EXERCISE INPUT:

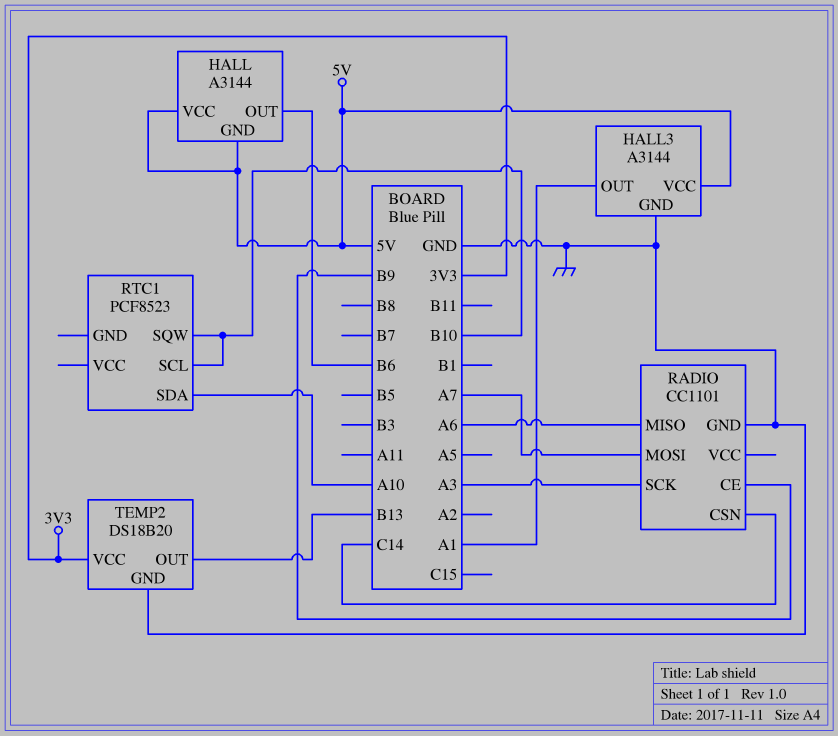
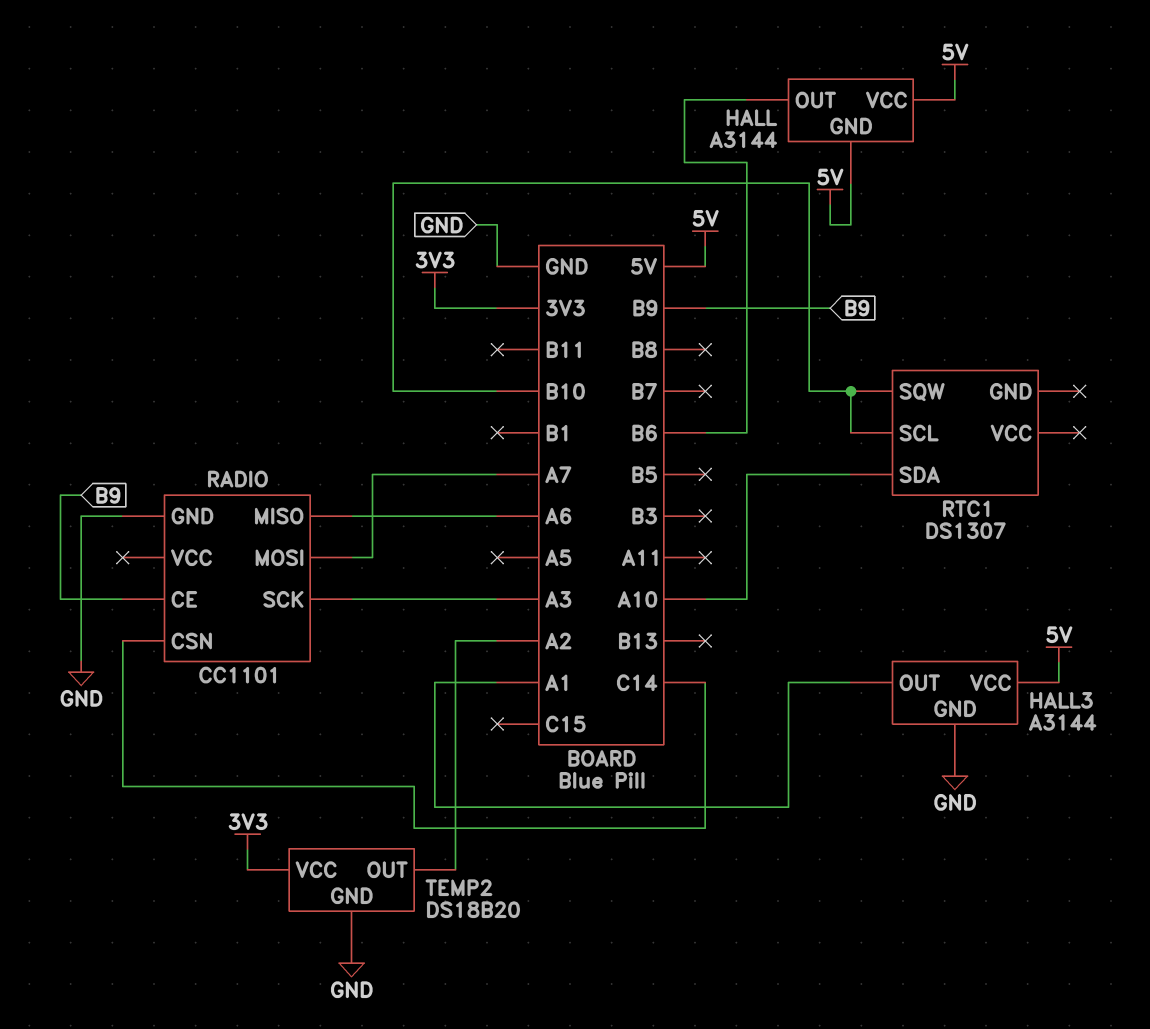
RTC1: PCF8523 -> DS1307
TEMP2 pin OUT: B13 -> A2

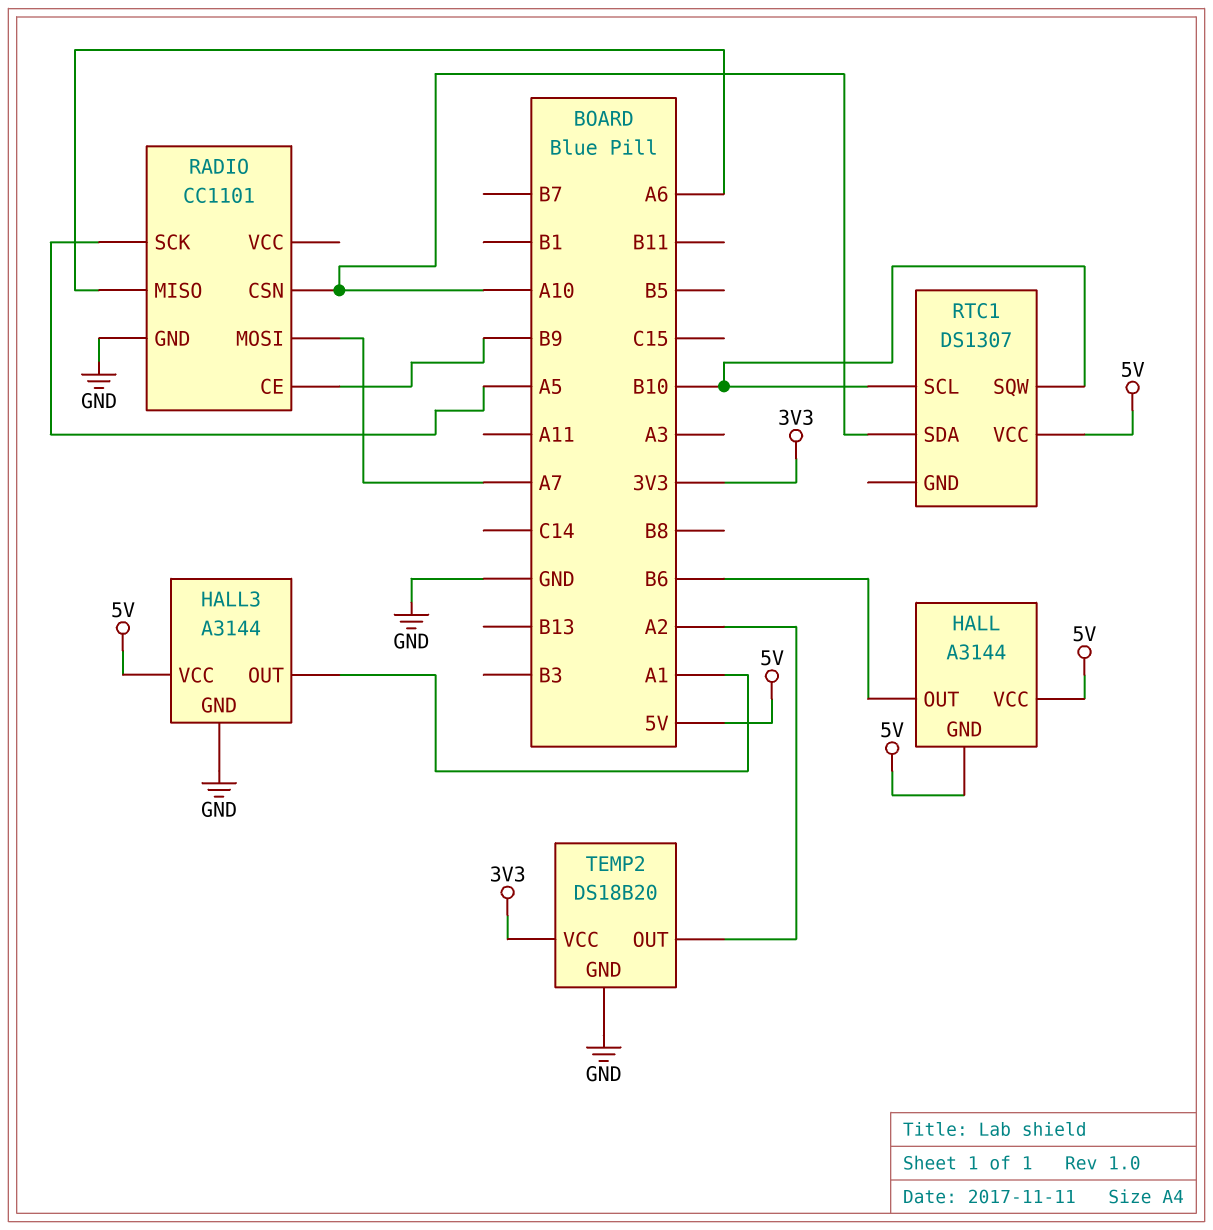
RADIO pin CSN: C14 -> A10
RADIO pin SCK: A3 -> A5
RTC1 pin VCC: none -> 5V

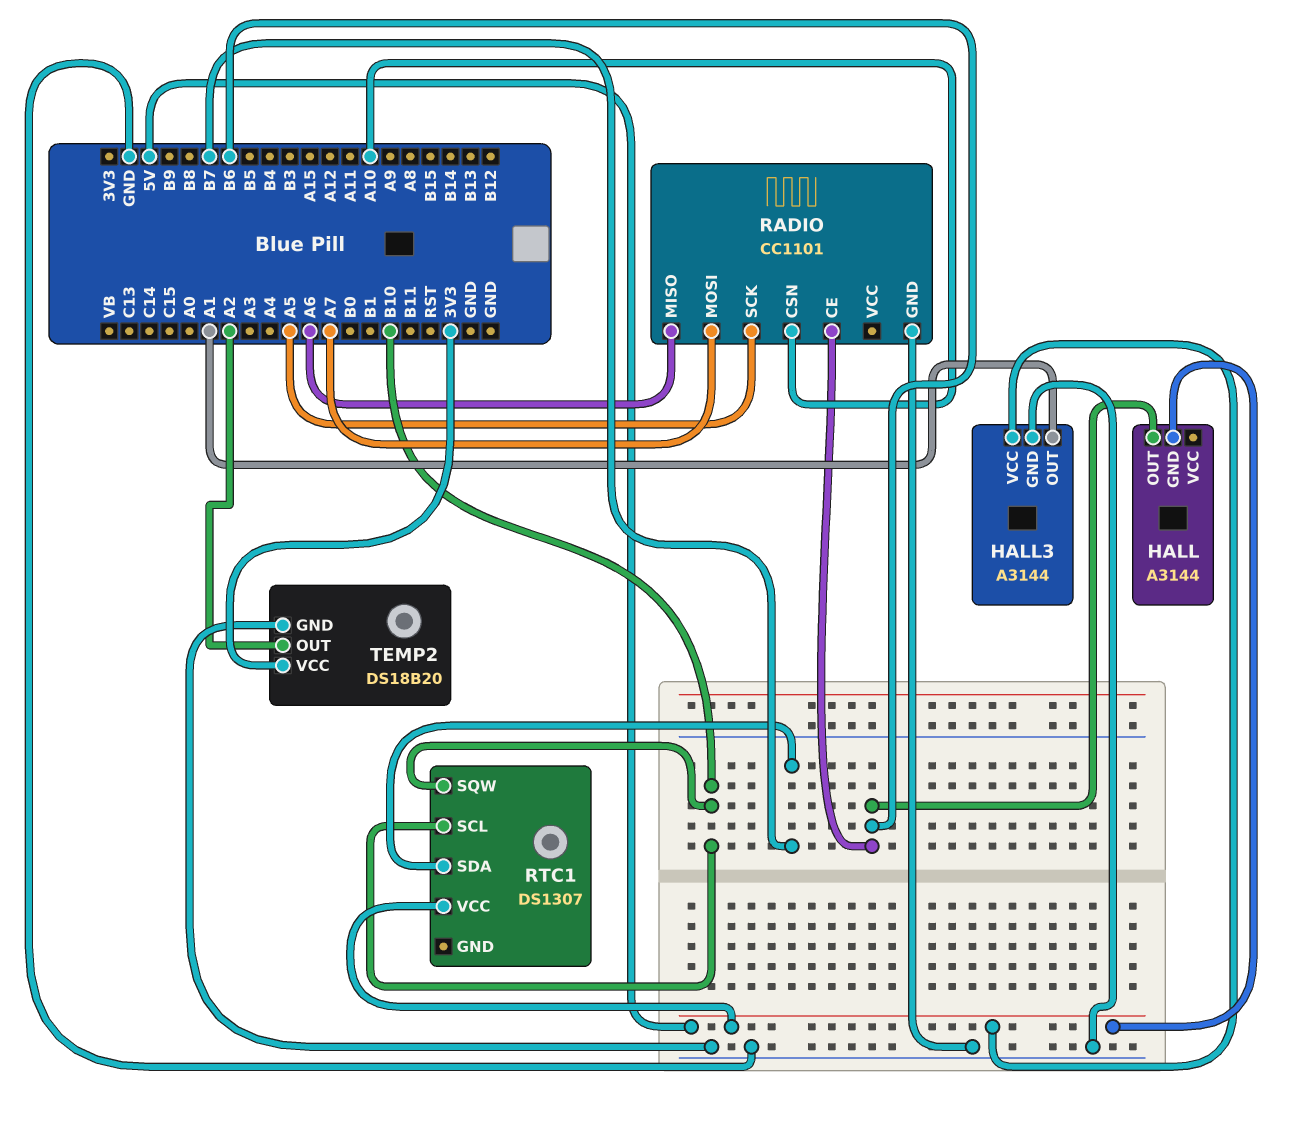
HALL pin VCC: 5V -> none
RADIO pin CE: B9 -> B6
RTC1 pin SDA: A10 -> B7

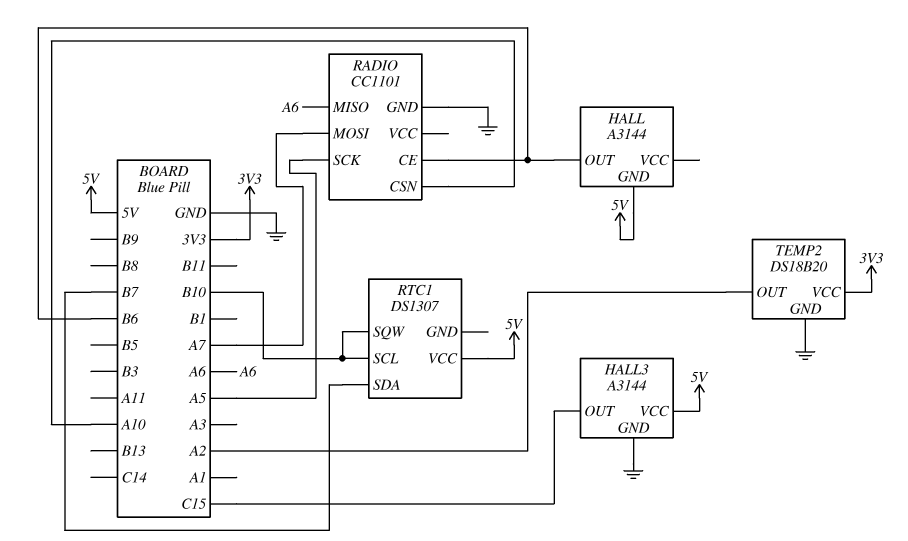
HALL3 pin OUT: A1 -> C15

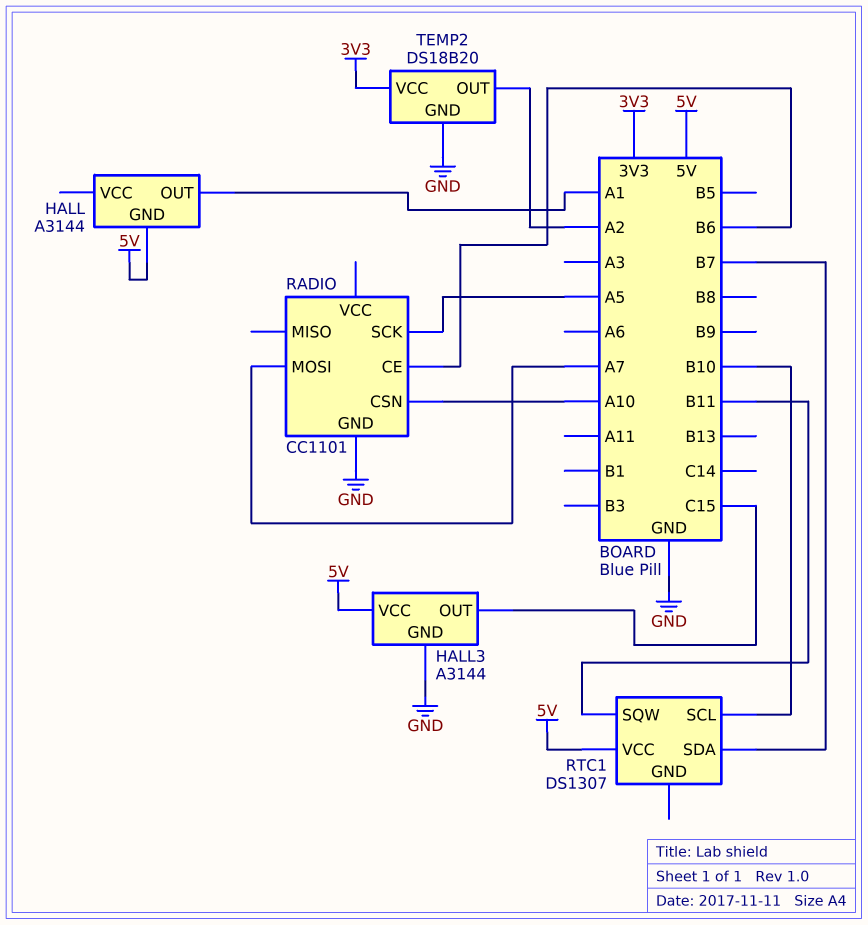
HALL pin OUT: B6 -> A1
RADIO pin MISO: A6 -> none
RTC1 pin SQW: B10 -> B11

EXERCISE REQUIREMENTS: Please retype all the entries word for word, omitting the pictures.

TASK SOLUTION:
RTC1: PCF8523 -> DS1307
TEMP2 pin OUT: B13 -> A2

RADIO pin CSN: C14 -> A10
RADIO pin SCK: A3 -> A5
RTC1 pin VCC: none -> 5V

HALL pin VCC: 5V -> none
RADIO pin CE: B9 -> B6
RTC1 pin SDA: A10 -> B7

HALL3 pin OUT: A1 -> C15

HALL pin OUT: B6 -> A1
RADIO pin MISO: A6 -> none
RTC1 pin SQW: B10 -> B11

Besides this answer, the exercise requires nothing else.